● **What you are asked to do**: Can you restate the records below word for word?

● **Exercise data**:
- - - -
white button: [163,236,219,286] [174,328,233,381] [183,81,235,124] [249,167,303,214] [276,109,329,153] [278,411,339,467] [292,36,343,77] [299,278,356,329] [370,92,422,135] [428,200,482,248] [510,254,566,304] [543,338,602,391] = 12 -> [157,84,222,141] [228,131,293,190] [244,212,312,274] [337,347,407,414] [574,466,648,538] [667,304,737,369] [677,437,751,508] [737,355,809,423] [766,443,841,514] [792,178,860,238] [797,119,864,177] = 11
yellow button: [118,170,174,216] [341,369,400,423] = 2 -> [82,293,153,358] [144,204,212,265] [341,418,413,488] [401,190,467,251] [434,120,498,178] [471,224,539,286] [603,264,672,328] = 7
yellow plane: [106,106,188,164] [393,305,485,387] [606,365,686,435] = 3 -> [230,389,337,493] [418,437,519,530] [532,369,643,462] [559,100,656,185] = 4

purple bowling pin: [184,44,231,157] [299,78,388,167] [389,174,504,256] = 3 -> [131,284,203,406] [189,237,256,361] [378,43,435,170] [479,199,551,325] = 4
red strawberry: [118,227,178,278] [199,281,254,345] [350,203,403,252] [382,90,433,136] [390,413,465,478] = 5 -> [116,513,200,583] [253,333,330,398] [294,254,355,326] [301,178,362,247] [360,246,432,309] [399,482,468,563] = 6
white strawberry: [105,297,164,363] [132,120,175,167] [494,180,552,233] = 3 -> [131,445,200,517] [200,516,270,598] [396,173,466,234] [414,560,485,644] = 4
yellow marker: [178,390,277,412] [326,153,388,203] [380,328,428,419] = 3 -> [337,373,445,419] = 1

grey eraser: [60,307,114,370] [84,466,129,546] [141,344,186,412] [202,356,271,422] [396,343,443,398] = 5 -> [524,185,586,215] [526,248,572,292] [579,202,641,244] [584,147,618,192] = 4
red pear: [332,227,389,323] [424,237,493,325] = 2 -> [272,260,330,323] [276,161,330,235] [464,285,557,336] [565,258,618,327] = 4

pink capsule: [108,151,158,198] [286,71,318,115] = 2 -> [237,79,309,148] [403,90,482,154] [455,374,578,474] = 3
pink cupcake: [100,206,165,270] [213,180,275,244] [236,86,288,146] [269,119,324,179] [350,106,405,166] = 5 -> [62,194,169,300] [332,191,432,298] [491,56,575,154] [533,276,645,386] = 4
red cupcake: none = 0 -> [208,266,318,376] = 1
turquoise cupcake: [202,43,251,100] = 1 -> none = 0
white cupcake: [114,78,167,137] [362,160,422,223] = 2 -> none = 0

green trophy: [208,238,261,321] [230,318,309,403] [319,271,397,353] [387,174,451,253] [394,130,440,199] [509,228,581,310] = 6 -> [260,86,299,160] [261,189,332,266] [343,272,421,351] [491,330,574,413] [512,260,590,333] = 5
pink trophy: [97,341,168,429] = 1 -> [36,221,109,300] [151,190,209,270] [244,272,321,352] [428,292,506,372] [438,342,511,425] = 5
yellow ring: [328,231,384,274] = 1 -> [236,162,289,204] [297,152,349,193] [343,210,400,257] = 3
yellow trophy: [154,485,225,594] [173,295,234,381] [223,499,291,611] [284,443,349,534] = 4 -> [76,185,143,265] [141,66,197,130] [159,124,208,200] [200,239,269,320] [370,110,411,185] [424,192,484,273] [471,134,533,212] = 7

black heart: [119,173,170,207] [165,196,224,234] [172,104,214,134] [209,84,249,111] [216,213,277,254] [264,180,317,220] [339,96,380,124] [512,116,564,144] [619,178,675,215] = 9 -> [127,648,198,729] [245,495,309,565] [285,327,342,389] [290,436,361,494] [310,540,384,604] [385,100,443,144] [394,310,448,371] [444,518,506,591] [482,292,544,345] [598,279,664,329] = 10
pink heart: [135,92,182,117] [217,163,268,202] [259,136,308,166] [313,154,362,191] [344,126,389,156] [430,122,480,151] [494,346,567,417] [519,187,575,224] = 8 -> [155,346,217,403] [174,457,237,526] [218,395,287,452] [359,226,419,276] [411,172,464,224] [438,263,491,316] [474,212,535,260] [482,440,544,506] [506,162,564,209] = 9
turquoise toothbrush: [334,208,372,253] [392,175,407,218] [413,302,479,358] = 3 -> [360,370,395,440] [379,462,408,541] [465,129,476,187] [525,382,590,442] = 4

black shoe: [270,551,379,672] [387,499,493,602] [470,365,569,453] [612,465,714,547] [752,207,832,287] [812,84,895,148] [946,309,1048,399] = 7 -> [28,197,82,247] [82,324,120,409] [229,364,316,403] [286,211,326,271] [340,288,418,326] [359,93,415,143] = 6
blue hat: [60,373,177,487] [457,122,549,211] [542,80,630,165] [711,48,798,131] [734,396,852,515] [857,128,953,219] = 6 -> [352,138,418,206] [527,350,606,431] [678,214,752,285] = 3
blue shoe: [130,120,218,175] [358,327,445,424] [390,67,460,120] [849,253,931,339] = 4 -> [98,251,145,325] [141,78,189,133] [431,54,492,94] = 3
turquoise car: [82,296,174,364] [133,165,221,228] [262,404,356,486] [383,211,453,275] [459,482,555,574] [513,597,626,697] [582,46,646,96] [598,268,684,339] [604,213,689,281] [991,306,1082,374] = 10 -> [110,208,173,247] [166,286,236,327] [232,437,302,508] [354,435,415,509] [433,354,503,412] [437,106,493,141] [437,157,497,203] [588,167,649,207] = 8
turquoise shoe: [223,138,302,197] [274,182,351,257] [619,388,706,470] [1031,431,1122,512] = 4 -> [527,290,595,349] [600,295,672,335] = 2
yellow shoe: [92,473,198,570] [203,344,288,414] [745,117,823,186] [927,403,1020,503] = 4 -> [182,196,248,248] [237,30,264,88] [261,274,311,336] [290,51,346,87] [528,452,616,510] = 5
- - - -
● **Exercise answer**:
white button: [163,236,219,286] [174,328,233,381] [183,81,235,124] [249,167,303,214] [276,109,329,153] [278,411,339,467] [292,36,343,77] [299,278,356,329] [370,92,422,135] [428,200,482,248] [510,254,566,304] [543,338,602,391] = 12 -> [157,84,222,141] [228,131,293,190] [244,212,312,274] [337,347,407,414] [574,466,648,538] [667,304,737,369] [677,437,751,508] [737,355,809,423] [766,443,841,514] [792,178,860,238] [797,119,864,177] = 11
yellow button: [118,170,174,216] [341,369,400,423] = 2 -> [82,293,153,358] [144,204,212,265] [341,418,413,488] [401,190,467,251] [434,120,498,178] [471,224,539,286] [603,264,672,328] = 7
yellow plane: [106,106,188,164] [393,305,485,387] [606,365,686,435] = 3 -> [230,389,337,493] [418,437,519,530] [532,369,643,462] [559,100,656,185] = 4

purple bowling pin: [184,44,231,157] [299,78,388,167] [389,174,504,256] = 3 -> [131,284,203,406] [189,237,256,361] [378,43,435,170] [479,199,551,325] = 4
red strawberry: [118,227,178,278] [199,281,254,345] [350,203,403,252] [382,90,433,136] [390,413,465,478] = 5 -> [116,513,200,583] [253,333,330,398] [294,254,355,326] [301,178,362,247] [360,246,432,309] [399,482,468,563] = 6
white strawberry: [105,297,164,363] [132,120,175,167] [494,180,552,233] = 3 -> [131,445,200,517] [200,516,270,598] [396,173,466,234] [414,560,485,644] = 4
yellow marker: [178,390,277,412] [326,153,388,203] [380,328,428,419] = 3 -> [337,373,445,419] = 1

grey eraser: [60,307,114,370] [84,466,129,546] [141,344,186,412] [202,356,271,422] [396,343,443,398] = 5 -> [524,185,586,215] [526,248,572,292] [579,202,641,244] [584,147,618,192] = 4
red pear: [332,227,389,323] [424,237,493,325] = 2 -> [272,260,330,323] [276,161,330,235] [464,285,557,336] [565,258,618,327] = 4

pink capsule: [108,151,158,198] [286,71,318,115] = 2 -> [237,79,309,148] [403,90,482,154] [455,374,578,474] = 3
pink cupcake: [100,206,165,270] [213,180,275,244] [236,86,288,146] [269,119,324,179] [350,106,405,166] = 5 -> [62,194,169,300] [332,191,432,298] [491,56,575,154] [533,276,645,386] = 4
red cupcake: none = 0 -> [208,266,318,376] = 1
turquoise cupcake: [202,43,251,100] = 1 -> none = 0
white cupcake: [114,78,167,137] [362,160,422,223] = 2 -> none = 0

green trophy: [208,238,261,321] [230,318,309,403] [319,271,397,353] [387,174,451,253] [394,130,440,199] [509,228,581,310] = 6 -> [260,86,299,160] [261,189,332,266] [343,272,421,351] [491,330,574,413] [512,260,590,333] = 5
pink trophy: [97,341,168,429] = 1 -> [36,221,109,300] [151,190,209,270] [244,272,321,352] [428,292,506,372] [438,342,511,425] = 5
yellow ring: [328,231,384,274] = 1 -> [236,162,289,204] [297,152,349,193] [343,210,400,257] = 3
yellow trophy: [154,485,225,594] [173,295,234,381] [223,499,291,611] [284,443,349,534] = 4 -> [76,185,143,265] [141,66,197,130] [159,124,208,200] [200,239,269,320] [370,110,411,185] [424,192,484,273] [471,134,533,212] = 7

black heart: [119,173,170,207] [165,196,224,234] [172,104,214,134] [209,84,249,111] [216,213,277,254] [264,180,317,220] [339,96,380,124] [512,116,564,144] [619,178,675,215] = 9 -> [127,648,198,729] [245,495,309,565] [285,327,342,389] [290,436,361,494] [310,540,384,604] [385,100,443,144] [394,310,448,371] [444,518,506,591] [482,292,544,345] [598,279,664,329] = 10
pink heart: [135,92,182,117] [217,163,268,202] [259,136,308,166] [313,154,362,191] [344,126,389,156] [430,122,480,151] [494,346,567,417] [519,187,575,224] = 8 -> [155,346,217,403] [174,457,237,526] [218,395,287,452] [359,226,419,276] [411,172,464,224] [438,263,491,316] [474,212,535,260] [482,440,544,506] [506,162,564,209] = 9
turquoise toothbrush: [334,208,372,253] [392,175,407,218] [413,302,479,358] = 3 -> [360,370,395,440] [379,462,408,541] [465,129,476,187] [525,382,590,442] = 4

black shoe: [270,551,379,672] [387,499,493,602] [470,365,569,453] [612,465,714,547] [752,207,832,287] [812,84,895,148] [946,309,1048,399] = 7 -> [28,197,82,247] [82,324,120,409] [229,364,316,403] [286,211,326,271] [340,288,418,326] [359,93,415,143] = 6
blue hat: [60,373,177,487] [457,122,549,211] [542,80,630,165] [711,48,798,131] [734,396,852,515] [857,128,953,219] = 6 -> [352,138,418,206] [527,350,606,431] [678,214,752,285] = 3
blue shoe: [130,120,218,175] [358,327,445,424] [390,67,460,120] [849,253,931,339] = 4 -> [98,251,145,325] [141,78,189,133] [431,54,492,94] = 3
turquoise car: [82,296,174,364] [133,165,221,228] [262,404,356,486] [383,211,453,275] [459,482,555,574] [513,597,626,697] [582,46,646,96] [598,268,684,339] [604,213,689,281] [991,306,1082,374] = 10 -> [110,208,173,247] [166,286,236,327] [232,437,302,508] [354,435,415,509] [433,354,503,412] [437,106,493,141] [437,157,497,203] [588,167,649,207] = 8
turquoise shoe: [223,138,302,197] [274,182,351,257] [619,388,706,470] [1031,431,1122,512] = 4 -> [527,290,595,349] [600,295,672,335] = 2
yellow shoe: [92,473,198,570] [203,344,288,414] [745,117,823,186] [927,403,1020,503] = 4 -> [182,196,248,248] [237,30,264,88] [261,274,311,336] [290,51,346,87] [528,452,616,510] = 5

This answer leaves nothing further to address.